> **AIM OF THE TASK**: Return each line of the listing exactly, though without its images.
#### DATA EXCERPTS ####
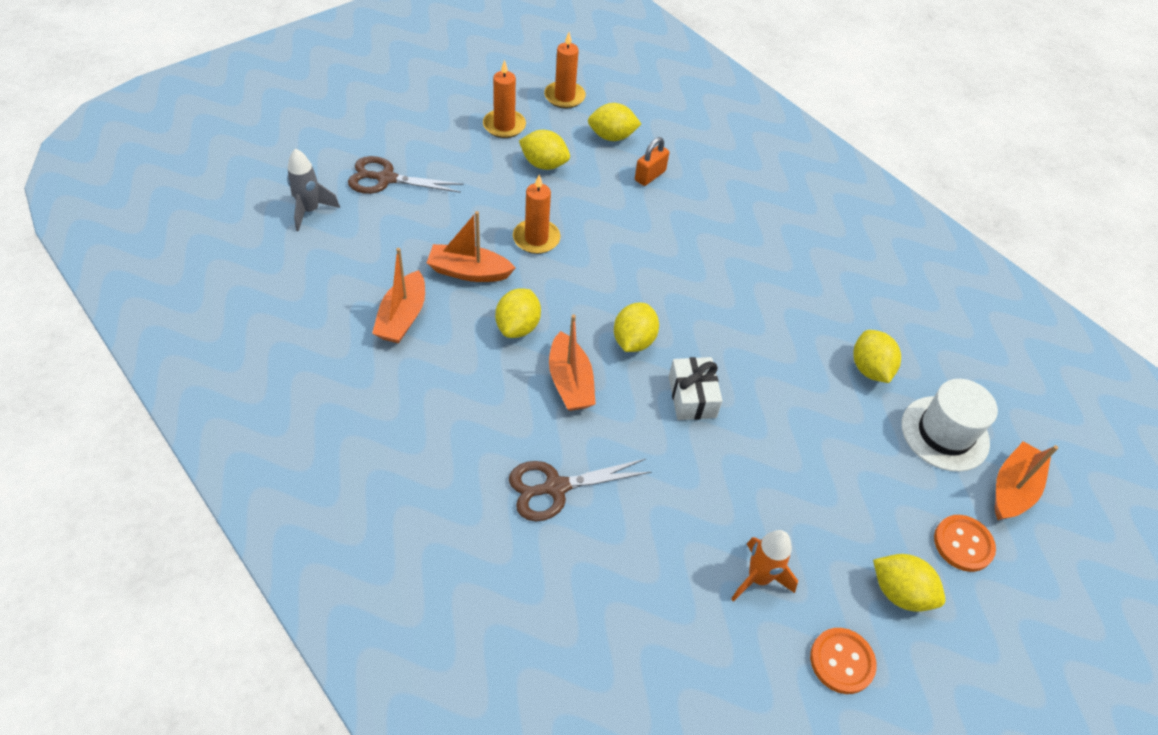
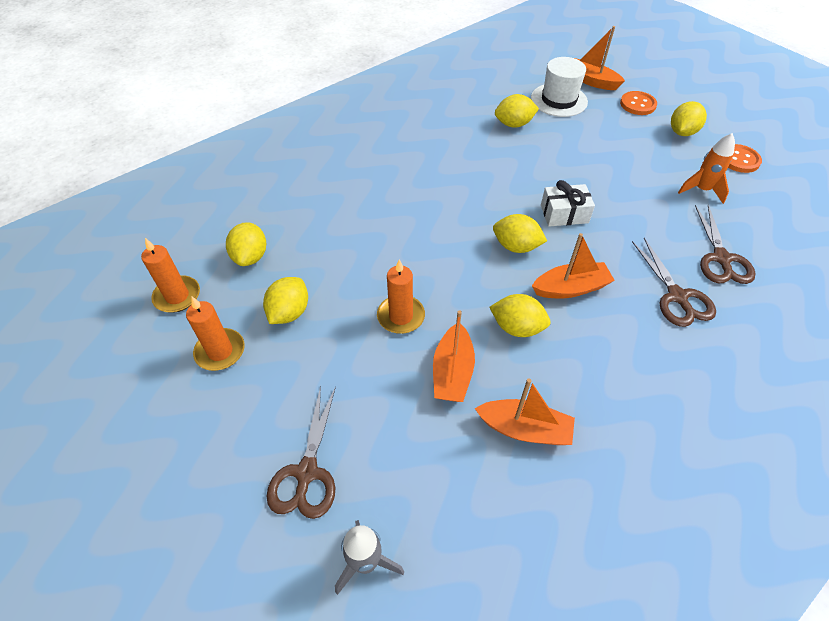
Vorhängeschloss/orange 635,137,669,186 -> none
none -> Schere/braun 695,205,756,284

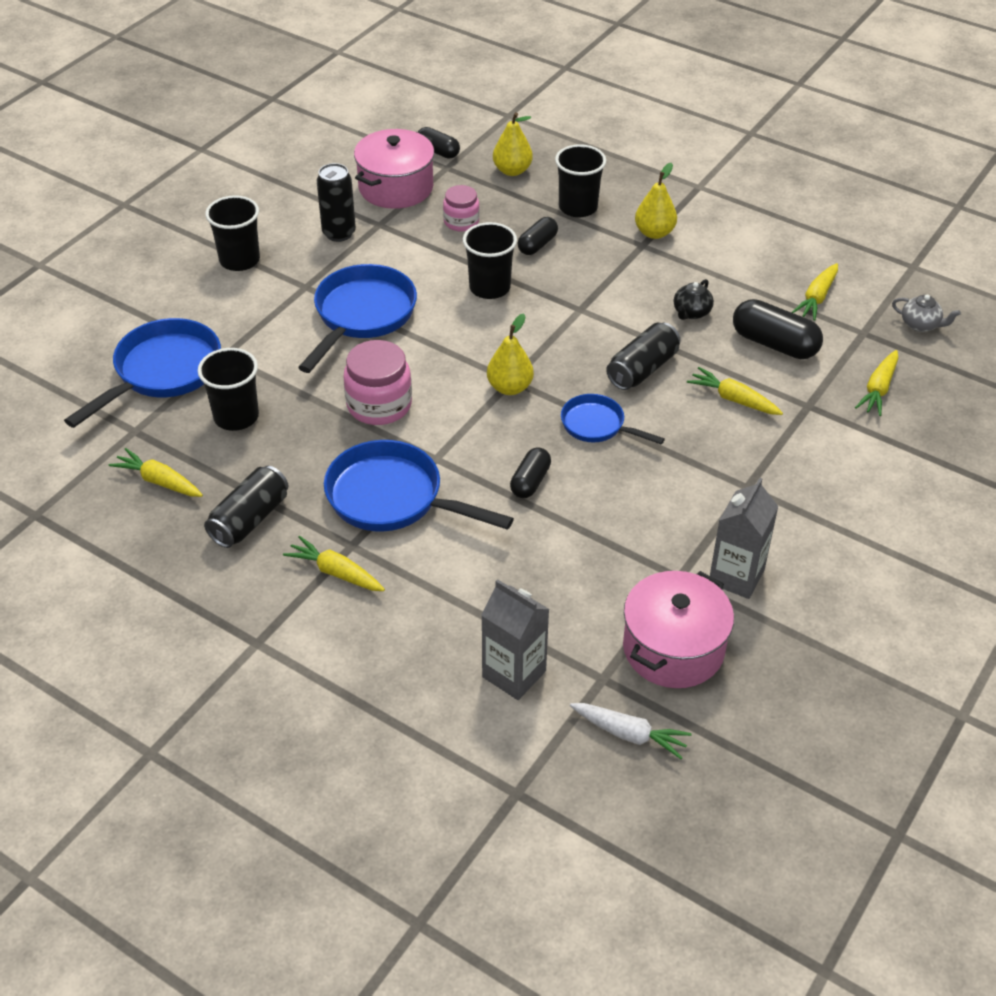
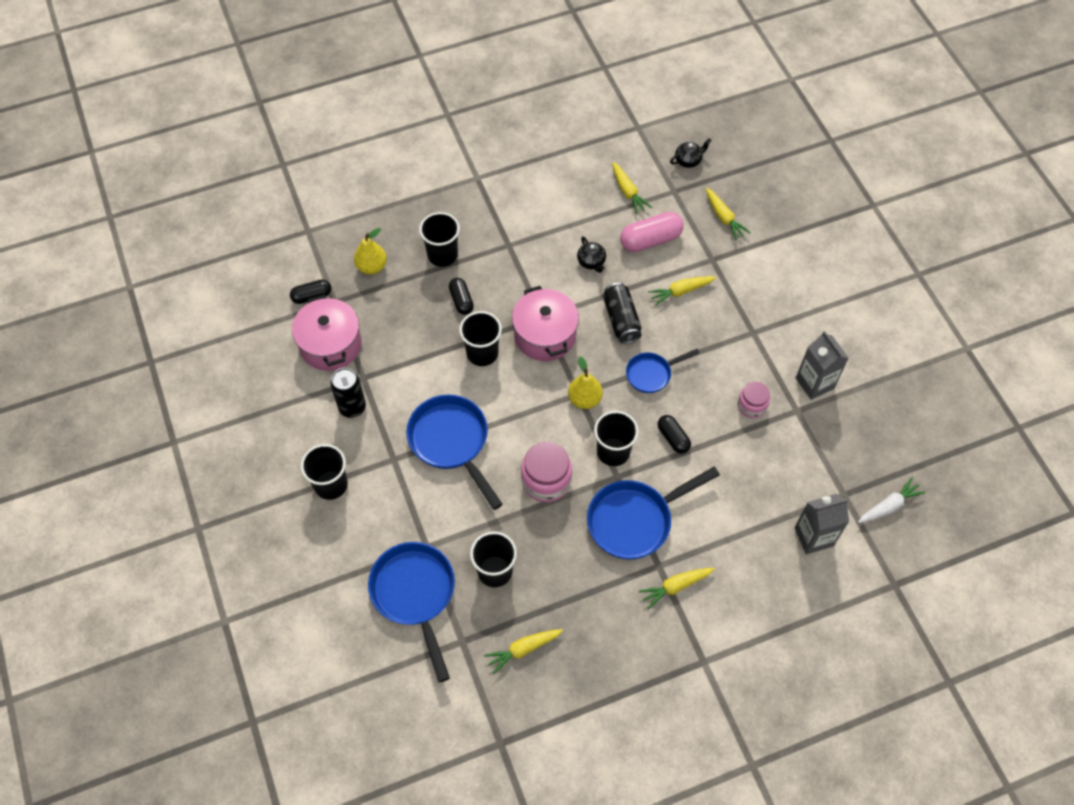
Dose/schwarz 204,466,288,548 -> none
Birne/gelb 635,163,677,239 -> none
none -> Becher/schwarz 594,411,639,466
Einmachglas/rosa 443,185,480,231 -> Einmachglas/rosa 738,382,770,418, relocated
Kochtopf/rosa 623,571,734,688 -> Kochtopf/rosa 512,286,579,361, relocated
Kapsel/schwarz 733,299,823,359 -> Kapsel/rosa 620,212,684,252
Teekanne/grau 892,295,961,332 -> Teekanne/schwarz 670,138,712,168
####
> **WRITTEN RESPONSE**:
Vorhängeschloss/orange 635,137,669,186 -> none
none -> Schere/braun 695,205,756,284

Dose/schwarz 204,466,288,548 -> none
Birne/gelb 635,163,677,239 -> none
none -> Becher/schwarz 594,411,639,466
Einmachglas/rosa 443,185,480,231 -> Einmachglas/rosa 738,382,770,418, relocated
Kochtopf/rosa 623,571,734,688 -> Kochtopf/rosa 512,286,579,361, relocated
Kapsel/schwarz 733,299,823,359 -> Kapsel/rosa 620,212,684,252
Teekanne/grau 892,295,961,332 -> Teekanne/schwarz 670,138,712,168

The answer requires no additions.